[Object transformation records]

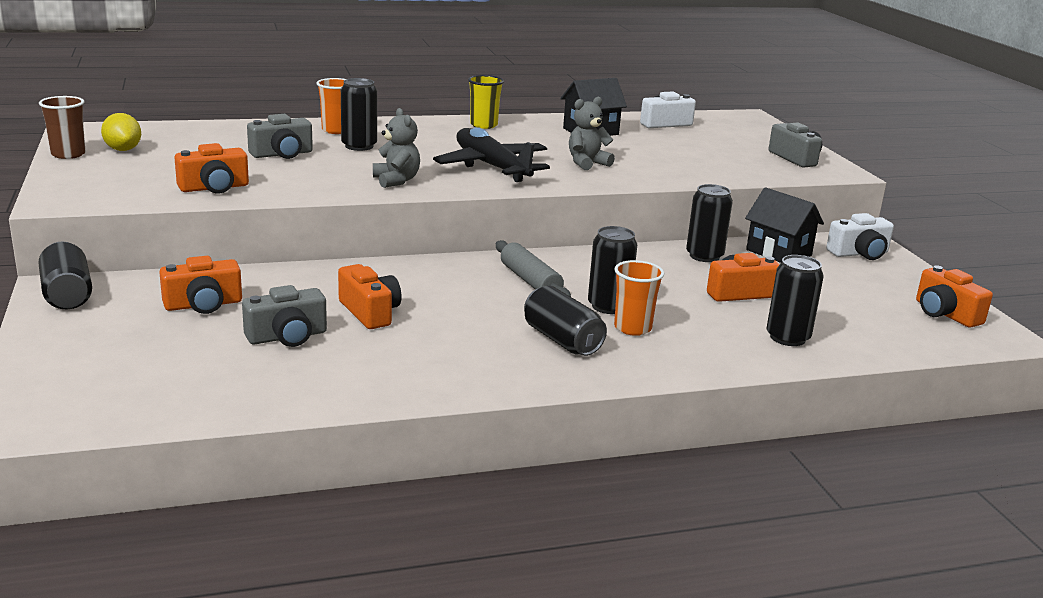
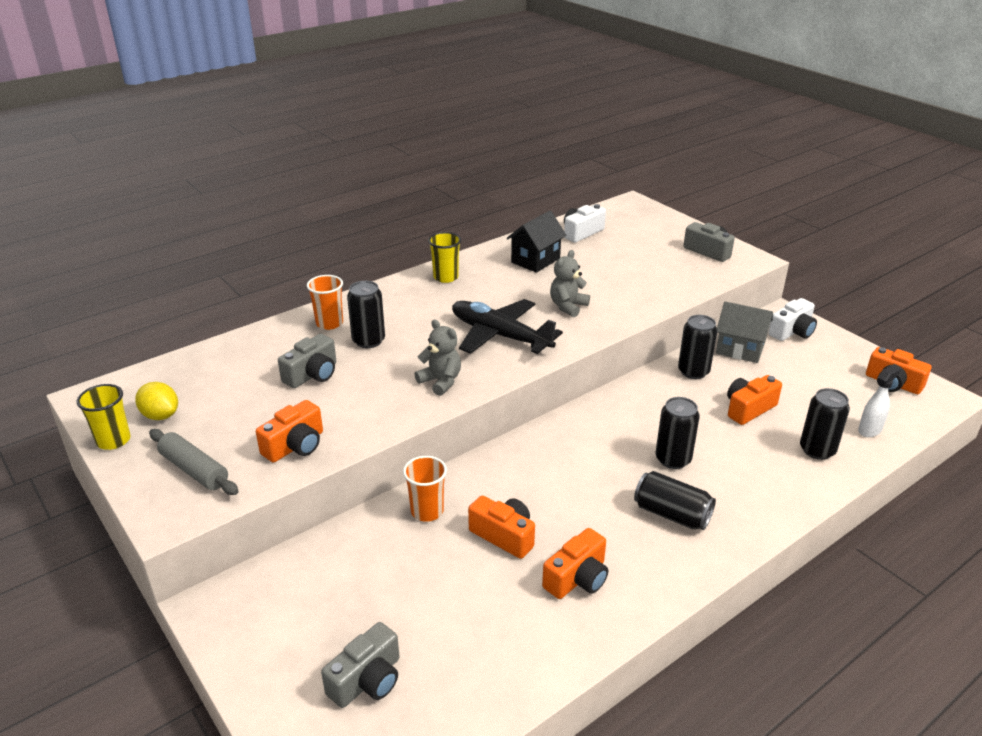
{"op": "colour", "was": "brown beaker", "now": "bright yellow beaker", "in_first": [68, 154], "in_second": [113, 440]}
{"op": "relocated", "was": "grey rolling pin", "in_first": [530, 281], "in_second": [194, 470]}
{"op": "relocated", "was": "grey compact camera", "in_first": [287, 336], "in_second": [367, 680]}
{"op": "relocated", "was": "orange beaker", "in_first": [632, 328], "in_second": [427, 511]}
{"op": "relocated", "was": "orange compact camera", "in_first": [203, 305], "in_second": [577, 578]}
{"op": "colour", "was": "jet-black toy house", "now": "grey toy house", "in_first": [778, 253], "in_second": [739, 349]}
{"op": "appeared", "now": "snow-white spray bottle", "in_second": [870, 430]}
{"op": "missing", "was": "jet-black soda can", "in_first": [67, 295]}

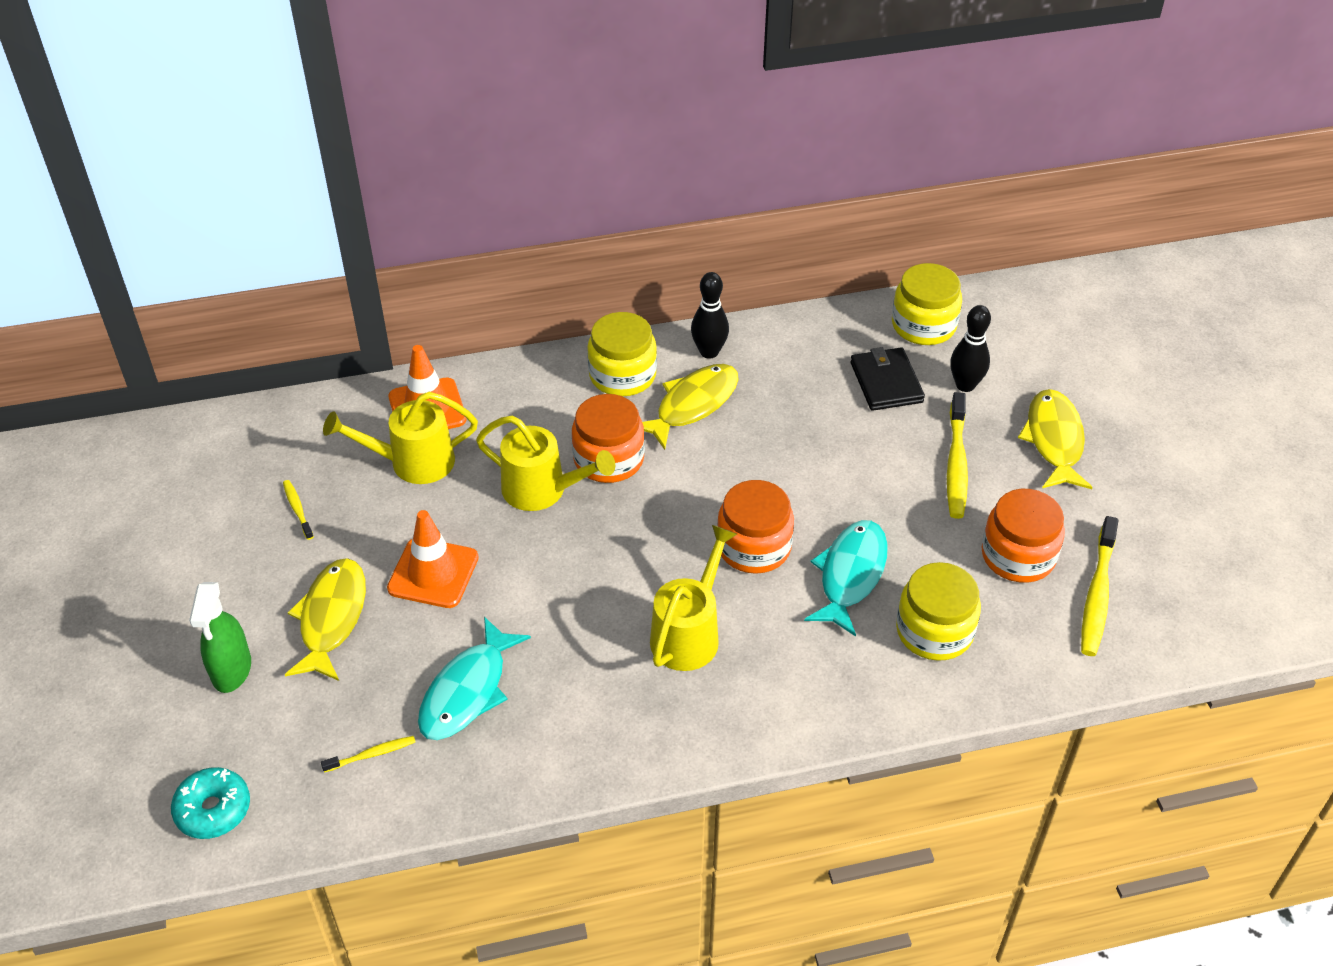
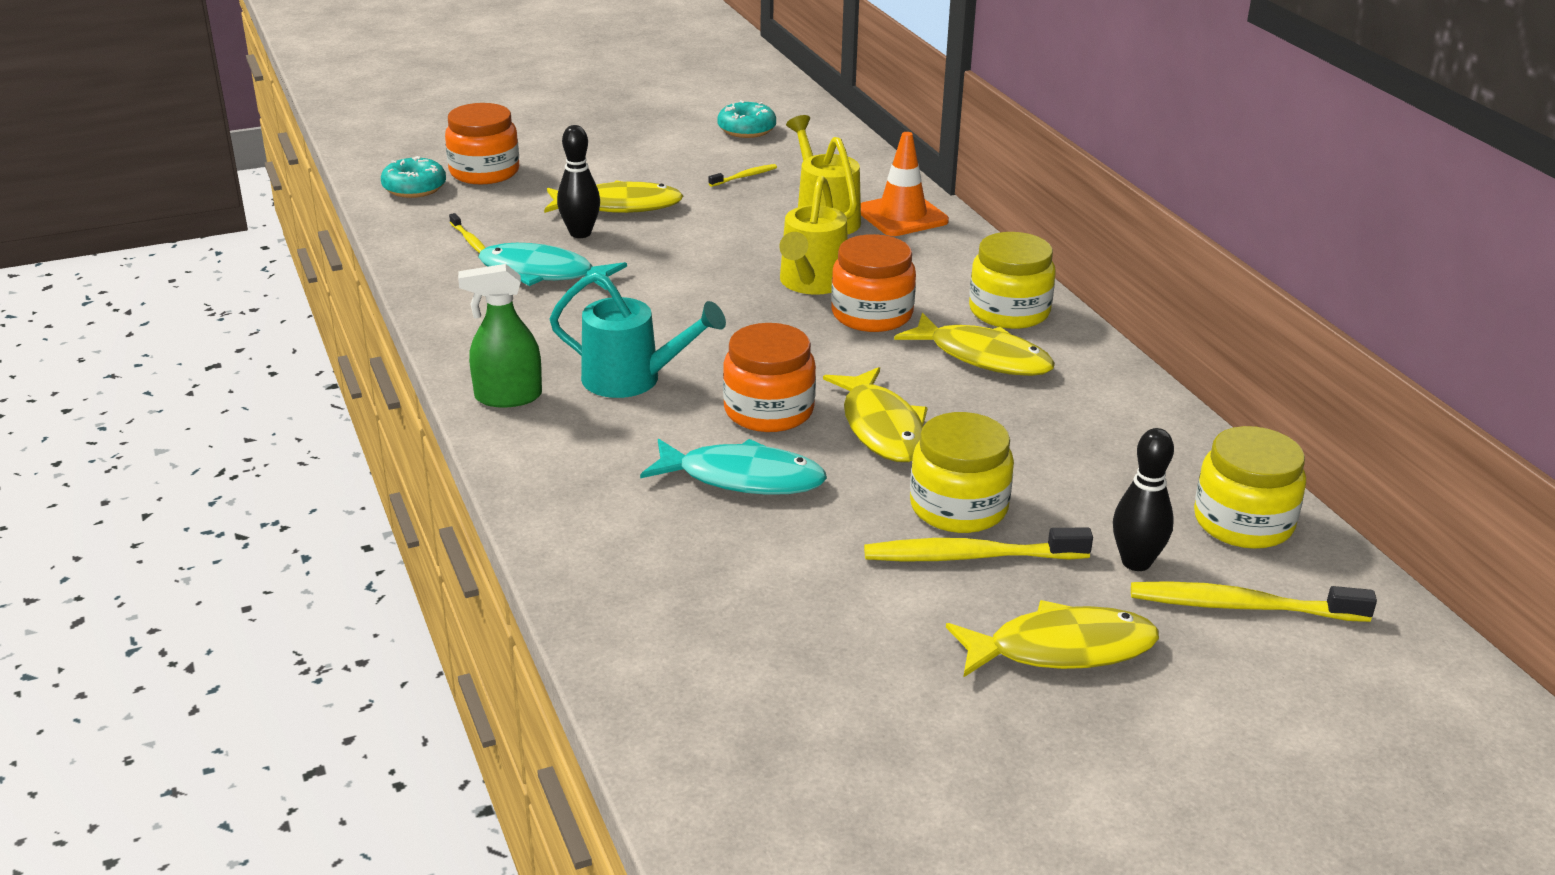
{"op": "relocated", "was": "orange jar", "in_first": [1018, 556], "in_second": [484, 172]}
{"op": "relocated", "was": "green spray bottle", "in_first": [231, 670], "in_second": [508, 397]}
{"op": "colour", "was": "bright yellow watering pot", "now": "aqua watering pot", "in_first": [690, 633], "in_second": [633, 380]}
{"op": "relocated", "was": "jet-black skittle", "in_first": [709, 352], "in_second": [580, 233]}
{"op": "appeared", "now": "aqua doughnut", "in_second": [746, 130]}
{"op": "appeared", "now": "bright yellow fish", "in_second": [881, 427]}
{"op": "relocated", "was": "bright yellow jar", "in_first": [934, 631], "in_second": [958, 507]}
{"op": "relocated", "was": "bright yellow toothbrush", "in_first": [1097, 594], "in_second": [1242, 606]}
{"op": "missing", "was": "orange road cone", "in_first": [433, 573]}
{"op": "missing", "was": "jet-black card wallet", "in_first": [886, 382]}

* _Task_: Write out every line above again exactly, with the pictures left out.

* _Result of the exercise_:
{"op": "colour", "was": "brown beaker", "now": "bright yellow beaker", "in_first": [68, 154], "in_second": [113, 440]}
{"op": "relocated", "was": "grey rolling pin", "in_first": [530, 281], "in_second": [194, 470]}
{"op": "relocated", "was": "grey compact camera", "in_first": [287, 336], "in_second": [367, 680]}
{"op": "relocated", "was": "orange beaker", "in_first": [632, 328], "in_second": [427, 511]}
{"op": "relocated", "was": "orange compact camera", "in_first": [203, 305], "in_second": [577, 578]}
{"op": "colour", "was": "jet-black toy house", "now": "grey toy house", "in_first": [778, 253], "in_second": [739, 349]}
{"op": "appeared", "now": "snow-white spray bottle", "in_second": [870, 430]}
{"op": "missing", "was": "jet-black soda can", "in_first": [67, 295]}

{"op": "relocated", "was": "orange jar", "in_first": [1018, 556], "in_second": [484, 172]}
{"op": "relocated", "was": "green spray bottle", "in_first": [231, 670], "in_second": [508, 397]}
{"op": "colour", "was": "bright yellow watering pot", "now": "aqua watering pot", "in_first": [690, 633], "in_second": [633, 380]}
{"op": "relocated", "was": "jet-black skittle", "in_first": [709, 352], "in_second": [580, 233]}
{"op": "appeared", "now": "aqua doughnut", "in_second": [746, 130]}
{"op": "appeared", "now": "bright yellow fish", "in_second": [881, 427]}
{"op": "relocated", "was": "bright yellow jar", "in_first": [934, 631], "in_second": [958, 507]}
{"op": "relocated", "was": "bright yellow toothbrush", "in_first": [1097, 594], "in_second": [1242, 606]}
{"op": "missing", "was": "orange road cone", "in_first": [433, 573]}
{"op": "missing", "was": "jet-black card wallet", "in_first": [886, 382]}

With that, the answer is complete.